**What to do:**
Beginning at the line that contains "blue cutting board: 1 -> 2", repeat each line exactly through the last one of the records below, and leave out the pictures.
(The data Opens)
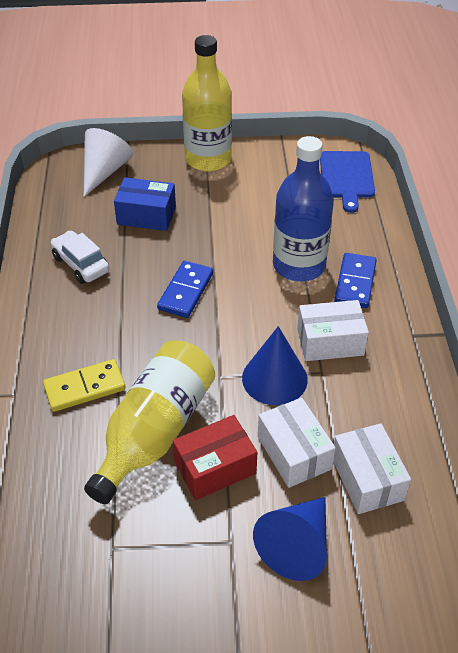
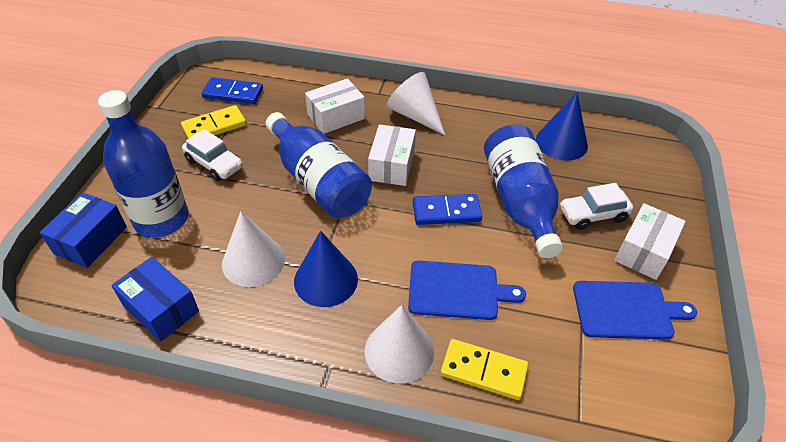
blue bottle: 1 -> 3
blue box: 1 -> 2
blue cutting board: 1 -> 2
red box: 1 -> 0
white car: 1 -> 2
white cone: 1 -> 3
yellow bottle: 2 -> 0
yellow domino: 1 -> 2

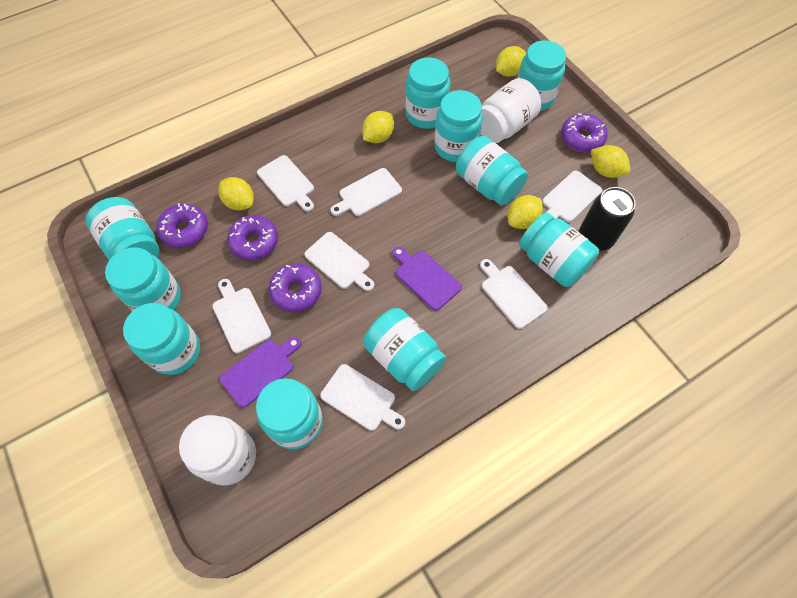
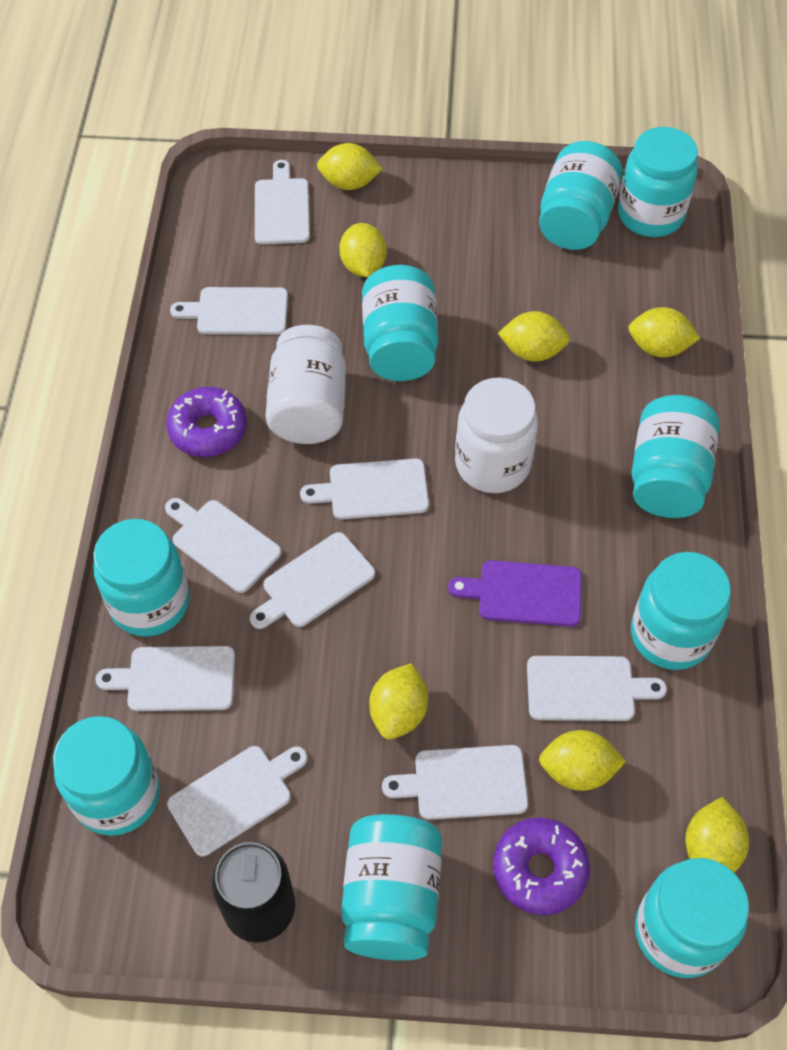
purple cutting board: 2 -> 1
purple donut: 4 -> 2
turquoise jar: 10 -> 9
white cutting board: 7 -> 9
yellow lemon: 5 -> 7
(The data Closes)
**Output:**
blue cutting board: 1 -> 2
red box: 1 -> 0
white car: 1 -> 2
white cone: 1 -> 3
yellow bottle: 2 -> 0
yellow domino: 1 -> 2

purple cutting board: 2 -> 1
purple donut: 4 -> 2
turquoise jar: 10 -> 9
white cutting board: 7 -> 9
yellow lemon: 5 -> 7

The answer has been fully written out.